(THE DATA Opens)

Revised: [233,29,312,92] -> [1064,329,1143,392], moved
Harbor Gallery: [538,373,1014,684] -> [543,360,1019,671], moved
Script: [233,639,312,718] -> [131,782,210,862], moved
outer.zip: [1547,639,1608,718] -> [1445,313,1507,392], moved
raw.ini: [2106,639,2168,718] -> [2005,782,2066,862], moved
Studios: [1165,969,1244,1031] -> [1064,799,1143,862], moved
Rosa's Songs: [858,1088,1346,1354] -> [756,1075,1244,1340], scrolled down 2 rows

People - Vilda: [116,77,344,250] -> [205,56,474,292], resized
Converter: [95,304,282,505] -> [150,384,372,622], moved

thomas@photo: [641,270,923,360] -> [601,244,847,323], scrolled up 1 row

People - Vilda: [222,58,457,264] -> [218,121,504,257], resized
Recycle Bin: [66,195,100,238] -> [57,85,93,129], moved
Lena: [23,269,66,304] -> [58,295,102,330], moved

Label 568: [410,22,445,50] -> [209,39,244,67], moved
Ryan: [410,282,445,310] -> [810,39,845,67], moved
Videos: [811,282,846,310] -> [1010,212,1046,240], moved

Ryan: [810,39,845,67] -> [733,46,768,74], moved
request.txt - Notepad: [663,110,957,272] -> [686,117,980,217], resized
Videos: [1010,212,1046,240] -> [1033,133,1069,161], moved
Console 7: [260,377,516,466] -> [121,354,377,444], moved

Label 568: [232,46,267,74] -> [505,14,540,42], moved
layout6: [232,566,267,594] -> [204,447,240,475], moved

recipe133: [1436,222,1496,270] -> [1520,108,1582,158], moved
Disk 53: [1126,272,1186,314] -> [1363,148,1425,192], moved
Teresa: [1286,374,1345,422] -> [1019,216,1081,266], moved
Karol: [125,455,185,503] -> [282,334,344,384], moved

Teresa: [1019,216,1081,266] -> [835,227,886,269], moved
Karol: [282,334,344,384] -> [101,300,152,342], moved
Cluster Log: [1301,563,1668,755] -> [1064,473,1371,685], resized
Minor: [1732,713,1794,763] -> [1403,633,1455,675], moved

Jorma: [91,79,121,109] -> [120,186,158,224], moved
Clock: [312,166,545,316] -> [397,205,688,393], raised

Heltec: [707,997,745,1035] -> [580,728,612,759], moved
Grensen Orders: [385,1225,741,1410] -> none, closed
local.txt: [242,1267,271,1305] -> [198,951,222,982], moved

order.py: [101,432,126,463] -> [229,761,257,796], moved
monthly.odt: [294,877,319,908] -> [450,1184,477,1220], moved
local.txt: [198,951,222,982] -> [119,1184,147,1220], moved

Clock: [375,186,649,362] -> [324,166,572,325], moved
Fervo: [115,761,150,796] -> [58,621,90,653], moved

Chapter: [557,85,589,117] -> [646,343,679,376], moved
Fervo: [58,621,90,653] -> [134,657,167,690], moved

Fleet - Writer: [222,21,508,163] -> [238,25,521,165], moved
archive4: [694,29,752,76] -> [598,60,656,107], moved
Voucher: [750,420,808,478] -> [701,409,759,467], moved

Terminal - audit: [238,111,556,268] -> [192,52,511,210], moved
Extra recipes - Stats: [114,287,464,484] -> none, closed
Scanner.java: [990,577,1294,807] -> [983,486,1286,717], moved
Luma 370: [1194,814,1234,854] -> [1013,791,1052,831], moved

(THE DATA Closes)

**TASK**
Scan the lines above for "Label 568: [410,22,445,50]" and for "recipe133: [1436,222,1496,270] ->". Repeat exactly the line holding each of them and every line in between.

**SOLUTION FOR THIS TASK**
Label 568: [410,22,445,50] -> [209,39,244,67], moved
Ryan: [410,282,445,310] -> [810,39,845,67], moved
Videos: [811,282,846,310] -> [1010,212,1046,240], moved

Ryan: [810,39,845,67] -> [733,46,768,74], moved
request.txt - Notepad: [663,110,957,272] -> [686,117,980,217], resized
Videos: [1010,212,1046,240] -> [1033,133,1069,161], moved
Console 7: [260,377,516,466] -> [121,354,377,444], moved

Label 568: [232,46,267,74] -> [505,14,540,42], moved
layout6: [232,566,267,594] -> [204,447,240,475], moved

recipe133: [1436,222,1496,270] -> [1520,108,1582,158], moved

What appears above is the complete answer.